Problem to solve:
Copy out all lines from the material that contain the string "TRIG".

Exercise input:

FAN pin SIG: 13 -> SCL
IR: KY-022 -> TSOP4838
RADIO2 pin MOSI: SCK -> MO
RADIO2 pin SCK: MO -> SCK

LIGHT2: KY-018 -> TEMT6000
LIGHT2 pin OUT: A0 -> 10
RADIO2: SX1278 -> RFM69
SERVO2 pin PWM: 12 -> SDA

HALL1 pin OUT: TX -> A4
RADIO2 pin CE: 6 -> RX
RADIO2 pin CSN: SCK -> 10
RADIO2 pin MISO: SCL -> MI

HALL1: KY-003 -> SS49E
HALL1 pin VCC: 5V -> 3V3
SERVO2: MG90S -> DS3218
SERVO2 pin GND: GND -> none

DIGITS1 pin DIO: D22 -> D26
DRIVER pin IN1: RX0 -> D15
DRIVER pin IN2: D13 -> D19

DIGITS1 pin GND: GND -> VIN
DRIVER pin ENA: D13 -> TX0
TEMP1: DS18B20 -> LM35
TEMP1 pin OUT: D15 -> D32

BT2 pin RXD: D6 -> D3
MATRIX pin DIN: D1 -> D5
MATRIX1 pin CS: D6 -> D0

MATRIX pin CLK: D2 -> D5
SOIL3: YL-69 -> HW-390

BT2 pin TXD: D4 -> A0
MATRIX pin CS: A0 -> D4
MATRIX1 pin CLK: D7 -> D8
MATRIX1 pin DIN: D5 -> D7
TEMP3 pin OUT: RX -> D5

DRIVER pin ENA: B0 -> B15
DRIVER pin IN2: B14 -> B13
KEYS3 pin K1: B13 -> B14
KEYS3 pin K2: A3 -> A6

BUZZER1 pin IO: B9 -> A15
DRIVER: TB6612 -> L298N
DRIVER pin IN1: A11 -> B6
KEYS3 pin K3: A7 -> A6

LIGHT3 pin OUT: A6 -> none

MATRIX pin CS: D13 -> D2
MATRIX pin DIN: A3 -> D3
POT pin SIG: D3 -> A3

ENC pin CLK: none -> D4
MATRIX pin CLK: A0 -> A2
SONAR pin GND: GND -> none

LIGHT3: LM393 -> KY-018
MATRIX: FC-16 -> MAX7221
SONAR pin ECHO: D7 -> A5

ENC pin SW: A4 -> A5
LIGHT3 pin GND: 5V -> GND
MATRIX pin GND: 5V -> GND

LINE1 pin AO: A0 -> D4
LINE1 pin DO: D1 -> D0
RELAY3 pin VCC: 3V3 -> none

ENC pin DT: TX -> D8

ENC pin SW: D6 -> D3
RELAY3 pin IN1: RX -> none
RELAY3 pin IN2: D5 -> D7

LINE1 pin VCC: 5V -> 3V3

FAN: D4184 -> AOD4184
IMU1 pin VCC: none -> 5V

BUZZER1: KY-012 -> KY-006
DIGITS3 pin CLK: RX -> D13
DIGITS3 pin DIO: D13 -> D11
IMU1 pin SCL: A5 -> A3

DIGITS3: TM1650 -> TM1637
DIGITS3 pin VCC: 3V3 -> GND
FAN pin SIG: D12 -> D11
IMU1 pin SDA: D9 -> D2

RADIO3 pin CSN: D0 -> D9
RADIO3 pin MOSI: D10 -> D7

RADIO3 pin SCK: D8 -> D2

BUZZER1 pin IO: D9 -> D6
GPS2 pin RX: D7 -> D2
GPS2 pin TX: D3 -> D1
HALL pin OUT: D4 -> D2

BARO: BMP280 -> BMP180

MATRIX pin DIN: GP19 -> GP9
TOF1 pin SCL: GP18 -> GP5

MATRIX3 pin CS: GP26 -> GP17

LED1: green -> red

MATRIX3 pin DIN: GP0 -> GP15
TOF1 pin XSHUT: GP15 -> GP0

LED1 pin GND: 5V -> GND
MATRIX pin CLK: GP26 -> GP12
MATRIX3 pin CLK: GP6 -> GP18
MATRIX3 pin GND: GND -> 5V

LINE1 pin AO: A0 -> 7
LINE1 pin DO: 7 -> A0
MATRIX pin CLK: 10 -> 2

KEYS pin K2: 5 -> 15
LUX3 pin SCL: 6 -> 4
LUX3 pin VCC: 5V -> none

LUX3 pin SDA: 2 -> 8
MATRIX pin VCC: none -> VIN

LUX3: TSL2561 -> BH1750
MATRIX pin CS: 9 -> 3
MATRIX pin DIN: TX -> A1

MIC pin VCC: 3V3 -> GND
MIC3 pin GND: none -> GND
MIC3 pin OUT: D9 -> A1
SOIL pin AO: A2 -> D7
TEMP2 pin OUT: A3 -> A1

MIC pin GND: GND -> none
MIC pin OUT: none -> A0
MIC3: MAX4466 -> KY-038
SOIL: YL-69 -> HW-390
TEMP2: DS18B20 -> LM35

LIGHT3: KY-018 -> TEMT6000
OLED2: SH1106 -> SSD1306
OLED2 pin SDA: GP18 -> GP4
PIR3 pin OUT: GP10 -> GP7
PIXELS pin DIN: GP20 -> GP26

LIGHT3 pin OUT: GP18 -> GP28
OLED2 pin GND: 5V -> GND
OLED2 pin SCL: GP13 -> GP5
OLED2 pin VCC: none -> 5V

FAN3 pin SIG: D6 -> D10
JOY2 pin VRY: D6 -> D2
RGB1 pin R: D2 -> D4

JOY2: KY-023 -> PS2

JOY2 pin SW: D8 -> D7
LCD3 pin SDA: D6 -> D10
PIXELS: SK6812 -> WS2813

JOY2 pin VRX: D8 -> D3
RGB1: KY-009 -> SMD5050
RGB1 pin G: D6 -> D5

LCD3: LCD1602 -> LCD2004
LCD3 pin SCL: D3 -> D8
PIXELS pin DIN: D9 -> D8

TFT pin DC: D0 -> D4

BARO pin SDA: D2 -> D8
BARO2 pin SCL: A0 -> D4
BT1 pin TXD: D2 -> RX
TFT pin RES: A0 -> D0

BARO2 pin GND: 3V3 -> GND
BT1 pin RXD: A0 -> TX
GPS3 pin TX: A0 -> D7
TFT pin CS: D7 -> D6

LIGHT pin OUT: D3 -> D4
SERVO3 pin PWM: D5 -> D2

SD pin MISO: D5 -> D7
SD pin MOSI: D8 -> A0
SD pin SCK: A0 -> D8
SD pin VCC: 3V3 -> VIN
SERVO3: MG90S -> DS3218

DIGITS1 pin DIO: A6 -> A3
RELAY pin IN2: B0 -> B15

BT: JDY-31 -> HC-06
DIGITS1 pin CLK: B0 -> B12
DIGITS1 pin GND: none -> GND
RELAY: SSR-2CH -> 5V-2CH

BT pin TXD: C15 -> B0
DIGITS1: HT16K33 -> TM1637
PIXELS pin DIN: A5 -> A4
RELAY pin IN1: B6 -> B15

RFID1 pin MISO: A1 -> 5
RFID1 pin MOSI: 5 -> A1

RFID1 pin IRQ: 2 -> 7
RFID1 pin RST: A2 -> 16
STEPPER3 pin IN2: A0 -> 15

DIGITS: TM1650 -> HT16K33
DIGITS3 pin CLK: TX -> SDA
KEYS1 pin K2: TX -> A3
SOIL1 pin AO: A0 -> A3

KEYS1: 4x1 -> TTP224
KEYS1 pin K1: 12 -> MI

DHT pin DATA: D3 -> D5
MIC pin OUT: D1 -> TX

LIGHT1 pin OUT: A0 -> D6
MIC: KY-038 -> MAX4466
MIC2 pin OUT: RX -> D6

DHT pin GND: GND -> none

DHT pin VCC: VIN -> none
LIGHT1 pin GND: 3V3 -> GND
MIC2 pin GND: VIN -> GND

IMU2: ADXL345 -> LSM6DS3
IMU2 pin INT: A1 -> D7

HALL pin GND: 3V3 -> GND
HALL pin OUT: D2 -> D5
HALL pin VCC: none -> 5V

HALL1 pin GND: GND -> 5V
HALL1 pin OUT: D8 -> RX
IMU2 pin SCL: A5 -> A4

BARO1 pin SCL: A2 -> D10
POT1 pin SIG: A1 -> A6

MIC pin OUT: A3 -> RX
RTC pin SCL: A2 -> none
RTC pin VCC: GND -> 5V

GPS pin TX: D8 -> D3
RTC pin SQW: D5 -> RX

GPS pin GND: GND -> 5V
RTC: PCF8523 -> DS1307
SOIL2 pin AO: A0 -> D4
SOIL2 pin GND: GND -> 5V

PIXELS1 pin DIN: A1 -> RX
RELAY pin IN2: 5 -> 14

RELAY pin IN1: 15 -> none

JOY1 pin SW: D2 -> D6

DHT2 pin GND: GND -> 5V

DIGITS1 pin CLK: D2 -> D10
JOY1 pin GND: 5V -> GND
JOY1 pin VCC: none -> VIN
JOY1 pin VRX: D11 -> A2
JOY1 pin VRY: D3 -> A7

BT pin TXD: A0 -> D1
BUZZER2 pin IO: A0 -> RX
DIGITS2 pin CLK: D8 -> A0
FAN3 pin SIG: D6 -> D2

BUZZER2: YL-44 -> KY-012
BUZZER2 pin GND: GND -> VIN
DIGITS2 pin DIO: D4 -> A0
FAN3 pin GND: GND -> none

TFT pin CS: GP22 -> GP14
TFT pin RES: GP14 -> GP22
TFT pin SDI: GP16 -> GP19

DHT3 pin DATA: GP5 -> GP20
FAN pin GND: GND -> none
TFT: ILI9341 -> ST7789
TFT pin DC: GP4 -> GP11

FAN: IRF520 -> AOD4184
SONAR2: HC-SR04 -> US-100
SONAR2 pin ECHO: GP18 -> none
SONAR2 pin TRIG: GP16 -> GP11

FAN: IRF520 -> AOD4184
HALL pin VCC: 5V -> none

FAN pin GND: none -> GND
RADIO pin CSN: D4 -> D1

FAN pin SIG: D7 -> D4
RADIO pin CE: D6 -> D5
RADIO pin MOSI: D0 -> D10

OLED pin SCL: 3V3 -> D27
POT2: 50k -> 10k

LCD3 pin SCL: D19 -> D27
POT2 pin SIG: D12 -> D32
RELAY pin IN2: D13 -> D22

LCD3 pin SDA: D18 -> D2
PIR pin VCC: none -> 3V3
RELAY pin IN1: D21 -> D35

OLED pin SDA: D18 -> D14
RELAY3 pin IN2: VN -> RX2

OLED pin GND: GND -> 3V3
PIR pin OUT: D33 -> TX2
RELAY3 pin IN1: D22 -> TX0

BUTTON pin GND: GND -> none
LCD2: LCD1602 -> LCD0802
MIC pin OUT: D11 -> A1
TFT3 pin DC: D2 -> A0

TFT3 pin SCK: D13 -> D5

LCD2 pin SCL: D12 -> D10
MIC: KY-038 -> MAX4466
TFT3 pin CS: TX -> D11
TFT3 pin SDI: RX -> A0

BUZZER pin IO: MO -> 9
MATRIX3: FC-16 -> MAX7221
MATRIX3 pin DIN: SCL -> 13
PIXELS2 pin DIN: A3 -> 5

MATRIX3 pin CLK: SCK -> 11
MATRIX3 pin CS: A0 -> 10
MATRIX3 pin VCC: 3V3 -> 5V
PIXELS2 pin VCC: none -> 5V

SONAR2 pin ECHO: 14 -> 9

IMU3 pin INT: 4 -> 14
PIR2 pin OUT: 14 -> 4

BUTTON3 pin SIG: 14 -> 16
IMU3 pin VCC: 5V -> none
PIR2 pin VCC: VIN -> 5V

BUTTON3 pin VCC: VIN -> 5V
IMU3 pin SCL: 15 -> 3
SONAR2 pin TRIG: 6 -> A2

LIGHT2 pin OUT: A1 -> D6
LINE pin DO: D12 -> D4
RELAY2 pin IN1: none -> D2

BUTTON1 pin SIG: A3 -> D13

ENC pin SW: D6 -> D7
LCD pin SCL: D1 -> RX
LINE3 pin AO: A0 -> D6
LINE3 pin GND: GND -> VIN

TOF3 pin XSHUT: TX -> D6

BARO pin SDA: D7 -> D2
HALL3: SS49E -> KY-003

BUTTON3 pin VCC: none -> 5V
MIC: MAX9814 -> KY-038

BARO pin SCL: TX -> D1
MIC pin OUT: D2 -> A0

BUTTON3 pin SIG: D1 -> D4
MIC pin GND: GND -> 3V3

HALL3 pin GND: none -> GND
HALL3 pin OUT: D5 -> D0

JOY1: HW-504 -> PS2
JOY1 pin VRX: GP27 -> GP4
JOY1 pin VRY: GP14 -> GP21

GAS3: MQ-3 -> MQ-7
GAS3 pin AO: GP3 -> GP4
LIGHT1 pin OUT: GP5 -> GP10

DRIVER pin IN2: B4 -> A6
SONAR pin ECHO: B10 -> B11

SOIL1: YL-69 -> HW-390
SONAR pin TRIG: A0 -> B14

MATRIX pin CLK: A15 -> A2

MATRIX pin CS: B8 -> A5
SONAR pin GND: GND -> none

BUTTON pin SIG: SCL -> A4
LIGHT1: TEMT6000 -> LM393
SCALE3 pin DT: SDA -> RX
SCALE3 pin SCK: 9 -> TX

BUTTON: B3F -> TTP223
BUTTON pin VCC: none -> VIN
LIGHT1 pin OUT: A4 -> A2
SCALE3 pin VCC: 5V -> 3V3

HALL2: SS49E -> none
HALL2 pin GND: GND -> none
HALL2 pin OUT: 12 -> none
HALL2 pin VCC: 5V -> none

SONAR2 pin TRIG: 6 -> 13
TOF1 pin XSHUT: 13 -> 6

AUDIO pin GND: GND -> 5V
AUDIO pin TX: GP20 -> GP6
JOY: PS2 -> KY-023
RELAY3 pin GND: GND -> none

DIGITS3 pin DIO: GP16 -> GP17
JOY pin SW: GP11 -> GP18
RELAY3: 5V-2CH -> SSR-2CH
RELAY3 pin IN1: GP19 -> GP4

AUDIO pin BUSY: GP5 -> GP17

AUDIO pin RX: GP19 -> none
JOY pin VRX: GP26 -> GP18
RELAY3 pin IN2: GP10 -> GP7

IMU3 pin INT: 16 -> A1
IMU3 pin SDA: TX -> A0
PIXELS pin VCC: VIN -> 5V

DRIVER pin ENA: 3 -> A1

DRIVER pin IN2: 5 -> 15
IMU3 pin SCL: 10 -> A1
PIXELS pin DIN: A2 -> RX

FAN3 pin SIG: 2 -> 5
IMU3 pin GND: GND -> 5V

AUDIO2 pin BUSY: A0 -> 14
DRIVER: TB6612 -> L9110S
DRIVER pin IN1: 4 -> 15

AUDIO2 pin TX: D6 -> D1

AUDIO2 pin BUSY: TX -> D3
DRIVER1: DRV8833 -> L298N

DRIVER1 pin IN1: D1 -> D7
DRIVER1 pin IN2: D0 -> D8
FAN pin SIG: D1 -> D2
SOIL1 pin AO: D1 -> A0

Written answer:
SONAR2 pin TRIG: GP16 -> GP11
SONAR2 pin TRIG: 6 -> A2
SONAR pin TRIG: A0 -> B14
SONAR2 pin TRIG: 6 -> 13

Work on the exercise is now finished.